• SHORT TASK: Render every line in the items below as a JSON list of strings, one string per line, leaving out any blank lines.

• MATERIAL SUPPLIED:
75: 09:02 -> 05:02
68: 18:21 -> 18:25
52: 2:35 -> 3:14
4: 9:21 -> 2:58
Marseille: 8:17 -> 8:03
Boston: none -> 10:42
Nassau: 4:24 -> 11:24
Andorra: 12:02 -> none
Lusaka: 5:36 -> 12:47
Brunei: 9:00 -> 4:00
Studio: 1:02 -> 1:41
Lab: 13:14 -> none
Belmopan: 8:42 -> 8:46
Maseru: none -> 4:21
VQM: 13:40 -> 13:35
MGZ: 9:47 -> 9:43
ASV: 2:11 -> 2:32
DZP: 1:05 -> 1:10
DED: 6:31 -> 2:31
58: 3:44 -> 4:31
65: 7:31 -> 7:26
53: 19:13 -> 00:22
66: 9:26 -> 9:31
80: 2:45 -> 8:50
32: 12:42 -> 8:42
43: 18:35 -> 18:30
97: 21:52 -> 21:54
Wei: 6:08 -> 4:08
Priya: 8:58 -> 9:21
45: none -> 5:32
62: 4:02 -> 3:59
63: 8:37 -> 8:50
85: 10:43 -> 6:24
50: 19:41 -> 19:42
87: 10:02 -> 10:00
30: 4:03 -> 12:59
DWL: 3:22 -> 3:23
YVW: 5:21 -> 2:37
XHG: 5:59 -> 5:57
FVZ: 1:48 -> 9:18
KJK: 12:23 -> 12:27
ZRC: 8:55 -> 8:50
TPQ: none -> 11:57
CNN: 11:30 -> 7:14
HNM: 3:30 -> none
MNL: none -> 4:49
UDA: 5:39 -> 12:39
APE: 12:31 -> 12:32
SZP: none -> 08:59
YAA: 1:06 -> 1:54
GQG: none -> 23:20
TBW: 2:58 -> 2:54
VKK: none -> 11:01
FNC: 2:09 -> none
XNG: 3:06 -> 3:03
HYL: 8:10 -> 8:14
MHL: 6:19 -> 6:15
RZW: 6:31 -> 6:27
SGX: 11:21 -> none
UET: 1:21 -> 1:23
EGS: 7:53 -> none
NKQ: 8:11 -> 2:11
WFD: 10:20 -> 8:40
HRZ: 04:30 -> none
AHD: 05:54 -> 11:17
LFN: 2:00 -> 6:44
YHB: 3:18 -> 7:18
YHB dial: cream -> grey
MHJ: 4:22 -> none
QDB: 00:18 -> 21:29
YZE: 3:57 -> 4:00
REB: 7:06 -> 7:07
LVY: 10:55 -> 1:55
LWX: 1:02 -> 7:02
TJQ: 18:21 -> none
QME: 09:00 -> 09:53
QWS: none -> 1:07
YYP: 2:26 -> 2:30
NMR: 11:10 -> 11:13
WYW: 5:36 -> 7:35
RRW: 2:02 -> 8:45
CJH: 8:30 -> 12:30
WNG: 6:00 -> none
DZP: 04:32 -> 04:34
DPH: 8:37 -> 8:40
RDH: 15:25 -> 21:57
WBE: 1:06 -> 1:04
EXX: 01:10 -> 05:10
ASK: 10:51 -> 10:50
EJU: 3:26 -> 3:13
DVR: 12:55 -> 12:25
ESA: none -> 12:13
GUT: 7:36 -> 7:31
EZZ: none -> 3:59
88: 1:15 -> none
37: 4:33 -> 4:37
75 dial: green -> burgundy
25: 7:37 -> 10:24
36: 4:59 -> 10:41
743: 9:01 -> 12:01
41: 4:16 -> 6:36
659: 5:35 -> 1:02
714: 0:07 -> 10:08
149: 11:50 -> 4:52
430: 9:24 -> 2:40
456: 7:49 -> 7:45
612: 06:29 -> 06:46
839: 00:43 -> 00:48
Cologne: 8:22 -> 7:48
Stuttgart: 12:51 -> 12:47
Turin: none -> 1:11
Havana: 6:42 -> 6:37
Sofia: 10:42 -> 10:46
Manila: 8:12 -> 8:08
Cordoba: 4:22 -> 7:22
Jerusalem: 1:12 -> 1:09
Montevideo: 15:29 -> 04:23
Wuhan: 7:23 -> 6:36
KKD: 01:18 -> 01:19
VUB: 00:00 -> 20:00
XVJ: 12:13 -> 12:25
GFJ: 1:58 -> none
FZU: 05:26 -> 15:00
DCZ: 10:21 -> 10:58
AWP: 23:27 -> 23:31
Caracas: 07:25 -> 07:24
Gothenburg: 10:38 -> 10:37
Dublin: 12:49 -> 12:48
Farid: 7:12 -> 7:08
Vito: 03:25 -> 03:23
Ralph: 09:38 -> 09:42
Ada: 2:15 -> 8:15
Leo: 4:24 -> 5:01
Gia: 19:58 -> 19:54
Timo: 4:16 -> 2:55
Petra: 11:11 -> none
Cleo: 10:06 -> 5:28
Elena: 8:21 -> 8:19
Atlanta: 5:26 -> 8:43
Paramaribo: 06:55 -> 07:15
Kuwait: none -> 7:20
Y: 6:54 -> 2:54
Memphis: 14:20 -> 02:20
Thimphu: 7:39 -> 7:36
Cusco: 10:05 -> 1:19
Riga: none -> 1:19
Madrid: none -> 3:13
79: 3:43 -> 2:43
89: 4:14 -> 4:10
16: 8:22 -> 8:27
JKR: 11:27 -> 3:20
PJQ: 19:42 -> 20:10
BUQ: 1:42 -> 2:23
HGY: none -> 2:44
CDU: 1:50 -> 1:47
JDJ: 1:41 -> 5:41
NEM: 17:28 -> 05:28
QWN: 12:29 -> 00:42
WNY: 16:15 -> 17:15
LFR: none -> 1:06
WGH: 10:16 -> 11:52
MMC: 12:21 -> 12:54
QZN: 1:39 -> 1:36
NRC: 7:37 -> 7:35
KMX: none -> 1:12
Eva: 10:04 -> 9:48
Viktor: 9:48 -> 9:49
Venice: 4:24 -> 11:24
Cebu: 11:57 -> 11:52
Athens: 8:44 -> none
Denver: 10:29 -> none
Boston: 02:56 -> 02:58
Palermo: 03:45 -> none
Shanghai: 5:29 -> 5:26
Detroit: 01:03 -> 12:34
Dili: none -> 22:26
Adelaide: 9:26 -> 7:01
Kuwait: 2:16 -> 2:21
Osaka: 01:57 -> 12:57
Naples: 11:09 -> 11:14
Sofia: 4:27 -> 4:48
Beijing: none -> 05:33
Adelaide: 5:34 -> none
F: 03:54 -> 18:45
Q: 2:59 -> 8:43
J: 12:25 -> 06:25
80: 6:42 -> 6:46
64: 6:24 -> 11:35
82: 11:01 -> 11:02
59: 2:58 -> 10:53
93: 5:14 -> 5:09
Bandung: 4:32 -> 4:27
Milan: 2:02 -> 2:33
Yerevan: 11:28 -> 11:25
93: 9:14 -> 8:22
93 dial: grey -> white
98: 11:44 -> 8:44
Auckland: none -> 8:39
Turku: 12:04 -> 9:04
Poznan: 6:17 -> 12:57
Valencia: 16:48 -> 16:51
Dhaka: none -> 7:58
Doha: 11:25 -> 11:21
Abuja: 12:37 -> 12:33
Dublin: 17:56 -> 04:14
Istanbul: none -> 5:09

• FINAL ANSWER:
[
  "75: 09:02 -> 05:02",
  "68: 18:21 -> 18:25",
  "52: 2:35 -> 3:14",
  "4: 9:21 -> 2:58",
  "Marseille: 8:17 -> 8:03",
  "Boston: none -> 10:42",
  "Nassau: 4:24 -> 11:24",
  "Andorra: 12:02 -> none",
  "Lusaka: 5:36 -> 12:47",
  "Brunei: 9:00 -> 4:00",
  "Studio: 1:02 -> 1:41",
  "Lab: 13:14 -> none",
  "Belmopan: 8:42 -> 8:46",
  "Maseru: none -> 4:21",
  "VQM: 13:40 -> 13:35",
  "MGZ: 9:47 -> 9:43",
  "ASV: 2:11 -> 2:32",
  "DZP: 1:05 -> 1:10",
  "DED: 6:31 -> 2:31",
  "58: 3:44 -> 4:31",
  "65: 7:31 -> 7:26",
  "53: 19:13 -> 00:22",
  "66: 9:26 -> 9:31",
  "80: 2:45 -> 8:50",
  "32: 12:42 -> 8:42",
  "43: 18:35 -> 18:30",
  "97: 21:52 -> 21:54",
  "Wei: 6:08 -> 4:08",
  "Priya: 8:58 -> 9:21",
  "45: none -> 5:32",
  "62: 4:02 -> 3:59",
  "63: 8:37 -> 8:50",
  "85: 10:43 -> 6:24",
  "50: 19:41 -> 19:42",
  "87: 10:02 -> 10:00",
  "30: 4:03 -> 12:59",
  "DWL: 3:22 -> 3:23",
  "YVW: 5:21 -> 2:37",
  "XHG: 5:59 -> 5:57",
  "FVZ: 1:48 -> 9:18",
  "KJK: 12:23 -> 12:27",
  "ZRC: 8:55 -> 8:50",
  "TPQ: none -> 11:57",
  "CNN: 11:30 -> 7:14",
  "HNM: 3:30 -> none",
  "MNL: none -> 4:49",
  "UDA: 5:39 -> 12:39",
  "APE: 12:31 -> 12:32",
  "SZP: none -> 08:59",
  "YAA: 1:06 -> 1:54",
  "GQG: none -> 23:20",
  "TBW: 2:58 -> 2:54",
  "VKK: none -> 11:01",
  "FNC: 2:09 -> none",
  "XNG: 3:06 -> 3:03",
  "HYL: 8:10 -> 8:14",
  "MHL: 6:19 -> 6:15",
  "RZW: 6:31 -> 6:27",
  "SGX: 11:21 -> none",
  "UET: 1:21 -> 1:23",
  "EGS: 7:53 -> none",
  "NKQ: 8:11 -> 2:11",
  "WFD: 10:20 -> 8:40",
  "HRZ: 04:30 -> none",
  "AHD: 05:54 -> 11:17",
  "LFN: 2:00 -> 6:44",
  "YHB: 3:18 -> 7:18",
  "YHB dial: cream -> grey",
  "MHJ: 4:22 -> none",
  "QDB: 00:18 -> 21:29",
  "YZE: 3:57 -> 4:00",
  "REB: 7:06 -> 7:07",
  "LVY: 10:55 -> 1:55",
  "LWX: 1:02 -> 7:02",
  "TJQ: 18:21 -> none",
  "QME: 09:00 -> 09:53",
  "QWS: none -> 1:07",
  "YYP: 2:26 -> 2:30",
  "NMR: 11:10 -> 11:13",
  "WYW: 5:36 -> 7:35",
  "RRW: 2:02 -> 8:45",
  "CJH: 8:30 -> 12:30",
  "WNG: 6:00 -> none",
  "DZP: 04:32 -> 04:34",
  "DPH: 8:37 -> 8:40",
  "RDH: 15:25 -> 21:57",
  "WBE: 1:06 -> 1:04",
  "EXX: 01:10 -> 05:10",
  "ASK: 10:51 -> 10:50",
  "EJU: 3:26 -> 3:13",
  "DVR: 12:55 -> 12:25",
  "ESA: none -> 12:13",
  "GUT: 7:36 -> 7:31",
  "EZZ: none -> 3:59",
  "88: 1:15 -> none",
  "37: 4:33 -> 4:37",
  "75 dial: green -> burgundy",
  "25: 7:37 -> 10:24",
  "36: 4:59 -> 10:41",
  "743: 9:01 -> 12:01",
  "41: 4:16 -> 6:36",
  "659: 5:35 -> 1:02",
  "714: 0:07 -> 10:08",
  "149: 11:50 -> 4:52",
  "430: 9:24 -> 2:40",
  "456: 7:49 -> 7:45",
  "612: 06:29 -> 06:46",
  "839: 00:43 -> 00:48",
  "Cologne: 8:22 -> 7:48",
  "Stuttgart: 12:51 -> 12:47",
  "Turin: none -> 1:11",
  "Havana: 6:42 -> 6:37",
  "Sofia: 10:42 -> 10:46",
  "Manila: 8:12 -> 8:08",
  "Cordoba: 4:22 -> 7:22",
  "Jerusalem: 1:12 -> 1:09",
  "Montevideo: 15:29 -> 04:23",
  "Wuhan: 7:23 -> 6:36",
  "KKD: 01:18 -> 01:19",
  "VUB: 00:00 -> 20:00",
  "XVJ: 12:13 -> 12:25",
  "GFJ: 1:58 -> none",
  "FZU: 05:26 -> 15:00",
  "DCZ: 10:21 -> 10:58",
  "AWP: 23:27 -> 23:31",
  "Caracas: 07:25 -> 07:24",
  "Gothenburg: 10:38 -> 10:37",
  "Dublin: 12:49 -> 12:48",
  "Farid: 7:12 -> 7:08",
  "Vito: 03:25 -> 03:23",
  "Ralph: 09:38 -> 09:42",
  "Ada: 2:15 -> 8:15",
  "Leo: 4:24 -> 5:01",
  "Gia: 19:58 -> 19:54",
  "Timo: 4:16 -> 2:55",
  "Petra: 11:11 -> none",
  "Cleo: 10:06 -> 5:28",
  "Elena: 8:21 -> 8:19",
  "Atlanta: 5:26 -> 8:43",
  "Paramaribo: 06:55 -> 07:15",
  "Kuwait: none -> 7:20",
  "Y: 6:54 -> 2:54",
  "Memphis: 14:20 -> 02:20",
  "Thimphu: 7:39 -> 7:36",
  "Cusco: 10:05 -> 1:19",
  "Riga: none -> 1:19",
  "Madrid: none -> 3:13",
  "79: 3:43 -> 2:43",
  "89: 4:14 -> 4:10",
  "16: 8:22 -> 8:27",
  "JKR: 11:27 -> 3:20",
  "PJQ: 19:42 -> 20:10",
  "BUQ: 1:42 -> 2:23",
  "HGY: none -> 2:44",
  "CDU: 1:50 -> 1:47",
  "JDJ: 1:41 -> 5:41",
  "NEM: 17:28 -> 05:28",
  "QWN: 12:29 -> 00:42",
  "WNY: 16:15 -> 17:15",
  "LFR: none -> 1:06",
  "WGH: 10:16 -> 11:52",
  "MMC: 12:21 -> 12:54",
  "QZN: 1:39 -> 1:36",
  "NRC: 7:37 -> 7:35",
  "KMX: none -> 1:12",
  "Eva: 10:04 -> 9:48",
  "Viktor: 9:48 -> 9:49",
  "Venice: 4:24 -> 11:24",
  "Cebu: 11:57 -> 11:52",
  "Athens: 8:44 -> none",
  "Denver: 10:29 -> none",
  "Boston: 02:56 -> 02:58",
  "Palermo: 03:45 -> none",
  "Shanghai: 5:29 -> 5:26",
  "Detroit: 01:03 -> 12:34",
  "Dili: none -> 22:26",
  "Adelaide: 9:26 -> 7:01",
  "Kuwait: 2:16 -> 2:21",
  "Osaka: 01:57 -> 12:57",
  "Naples: 11:09 -> 11:14",
  "Sofia: 4:27 -> 4:48",
  "Beijing: none -> 05:33",
  "Adelaide: 5:34 -> none",
  "F: 03:54 -> 18:45",
  "Q: 2:59 -> 8:43",
  "J: 12:25 -> 06:25",
  "80: 6:42 -> 6:46",
  "64: 6:24 -> 11:35",
  "82: 11:01 -> 11:02",
  "59: 2:58 -> 10:53",
  "93: 5:14 -> 5:09",
  "Bandung: 4:32 -> 4:27",
  "Milan: 2:02 -> 2:33",
  "Yerevan: 11:28 -> 11:25",
  "93: 9:14 -> 8:22",
  "93 dial: grey -> white",
  "98: 11:44 -> 8:44",
  "Auckland: none -> 8:39",
  "Turku: 12:04 -> 9:04",
  "Poznan: 6:17 -> 12:57",
  "Valencia: 16:48 -> 16:51",
  "Dhaka: none -> 7:58",
  "Doha: 11:25 -> 11:21",
  "Abuja: 12:37 -> 12:33",
  "Dublin: 17:56 -> 04:14",
  "Istanbul: none -> 5:09"
]